PROVIDED DATA:
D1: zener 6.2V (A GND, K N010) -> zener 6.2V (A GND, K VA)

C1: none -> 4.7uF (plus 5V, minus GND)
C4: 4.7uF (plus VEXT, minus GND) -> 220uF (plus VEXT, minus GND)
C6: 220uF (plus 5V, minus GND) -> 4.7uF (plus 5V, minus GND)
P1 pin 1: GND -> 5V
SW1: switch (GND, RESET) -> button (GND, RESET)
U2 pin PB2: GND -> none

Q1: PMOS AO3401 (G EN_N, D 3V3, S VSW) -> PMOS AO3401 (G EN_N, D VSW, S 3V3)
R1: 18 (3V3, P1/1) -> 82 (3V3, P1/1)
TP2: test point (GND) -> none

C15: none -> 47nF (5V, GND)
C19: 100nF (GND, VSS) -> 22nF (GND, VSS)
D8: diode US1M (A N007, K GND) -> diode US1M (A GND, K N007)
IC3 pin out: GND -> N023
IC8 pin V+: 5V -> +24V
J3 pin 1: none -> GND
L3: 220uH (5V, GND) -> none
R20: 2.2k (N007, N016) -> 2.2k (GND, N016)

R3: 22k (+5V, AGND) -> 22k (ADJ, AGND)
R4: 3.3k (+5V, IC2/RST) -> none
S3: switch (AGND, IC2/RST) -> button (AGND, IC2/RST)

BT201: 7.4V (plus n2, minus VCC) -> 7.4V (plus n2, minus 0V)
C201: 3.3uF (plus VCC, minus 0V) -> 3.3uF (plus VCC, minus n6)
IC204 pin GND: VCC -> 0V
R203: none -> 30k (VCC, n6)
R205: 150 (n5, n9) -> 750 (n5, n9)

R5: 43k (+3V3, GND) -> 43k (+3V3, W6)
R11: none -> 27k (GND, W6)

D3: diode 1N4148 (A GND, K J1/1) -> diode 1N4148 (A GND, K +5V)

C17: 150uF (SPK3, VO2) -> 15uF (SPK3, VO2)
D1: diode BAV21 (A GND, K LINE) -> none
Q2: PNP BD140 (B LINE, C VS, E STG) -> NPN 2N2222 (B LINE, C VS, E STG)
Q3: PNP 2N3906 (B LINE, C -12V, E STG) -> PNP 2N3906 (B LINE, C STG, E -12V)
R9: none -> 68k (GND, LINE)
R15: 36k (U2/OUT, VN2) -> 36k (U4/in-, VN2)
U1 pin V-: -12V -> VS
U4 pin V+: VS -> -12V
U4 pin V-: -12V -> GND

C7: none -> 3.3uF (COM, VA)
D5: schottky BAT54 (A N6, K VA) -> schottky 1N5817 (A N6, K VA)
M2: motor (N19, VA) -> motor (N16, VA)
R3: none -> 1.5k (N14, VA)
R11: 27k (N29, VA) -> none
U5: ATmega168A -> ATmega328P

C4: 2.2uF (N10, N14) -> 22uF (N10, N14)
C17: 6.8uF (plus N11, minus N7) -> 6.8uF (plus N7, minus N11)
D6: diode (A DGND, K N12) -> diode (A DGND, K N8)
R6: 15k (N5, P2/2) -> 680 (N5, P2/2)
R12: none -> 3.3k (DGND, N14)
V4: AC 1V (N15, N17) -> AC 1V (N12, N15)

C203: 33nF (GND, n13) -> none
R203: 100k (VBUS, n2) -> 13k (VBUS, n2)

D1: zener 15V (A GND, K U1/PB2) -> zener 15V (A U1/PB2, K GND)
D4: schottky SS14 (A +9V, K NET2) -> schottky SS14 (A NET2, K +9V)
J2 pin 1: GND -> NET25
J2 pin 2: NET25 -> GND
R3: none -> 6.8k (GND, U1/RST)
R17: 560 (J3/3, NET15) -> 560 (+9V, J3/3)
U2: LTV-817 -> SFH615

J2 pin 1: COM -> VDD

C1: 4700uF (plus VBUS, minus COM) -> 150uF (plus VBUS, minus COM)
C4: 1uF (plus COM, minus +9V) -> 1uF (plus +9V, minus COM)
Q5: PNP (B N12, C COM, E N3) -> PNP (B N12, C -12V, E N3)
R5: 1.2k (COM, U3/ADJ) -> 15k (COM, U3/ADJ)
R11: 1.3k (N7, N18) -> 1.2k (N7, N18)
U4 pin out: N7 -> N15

REQUIRED ACTION: Out of the data above, transcribe exactly and only the lines starting with the line that has "C4: 4.7uF (plus" and going on through the line that has "D1: diode BAV21 (A GND, K LINE) -> none", both included.

ANSWER:
C4: 4.7uF (plus VEXT, minus GND) -> 220uF (plus VEXT, minus GND)
C6: 220uF (plus 5V, minus GND) -> 4.7uF (plus 5V, minus GND)
P1 pin 1: GND -> 5V
SW1: switch (GND, RESET) -> button (GND, RESET)
U2 pin PB2: GND -> none

Q1: PMOS AO3401 (G EN_N, D 3V3, S VSW) -> PMOS AO3401 (G EN_N, D VSW, S 3V3)
R1: 18 (3V3, P1/1) -> 82 (3V3, P1/1)
TP2: test point (GND) -> none

C15: none -> 47nF (5V, GND)
C19: 100nF (GND, VSS) -> 22nF (GND, VSS)
D8: diode US1M (A N007, K GND) -> diode US1M (A GND, K N007)
IC3 pin out: GND -> N023
IC8 pin V+: 5V -> +24V
J3 pin 1: none -> GND
L3: 220uH (5V, GND) -> none
R20: 2.2k (N007, N016) -> 2.2k (GND, N016)

R3: 22k (+5V, AGND) -> 22k (ADJ, AGND)
R4: 3.3k (+5V, IC2/RST) -> none
S3: switch (AGND, IC2/RST) -> button (AGND, IC2/RST)

BT201: 7.4V (plus n2, minus VCC) -> 7.4V (plus n2, minus 0V)
C201: 3.3uF (plus VCC, minus 0V) -> 3.3uF (plus VCC, minus n6)
IC204 pin GND: VCC -> 0V
R203: none -> 30k (VCC, n6)
R205: 150 (n5, n9) -> 750 (n5, n9)

R5: 43k (+3V3, GND) -> 43k (+3V3, W6)
R11: none -> 27k (GND, W6)

D3: diode 1N4148 (A GND, K J1/1) -> diode 1N4148 (A GND, K +5V)

C17: 150uF (SPK3, VO2) -> 15uF (SPK3, VO2)
D1: diode BAV21 (A GND, K LINE) -> none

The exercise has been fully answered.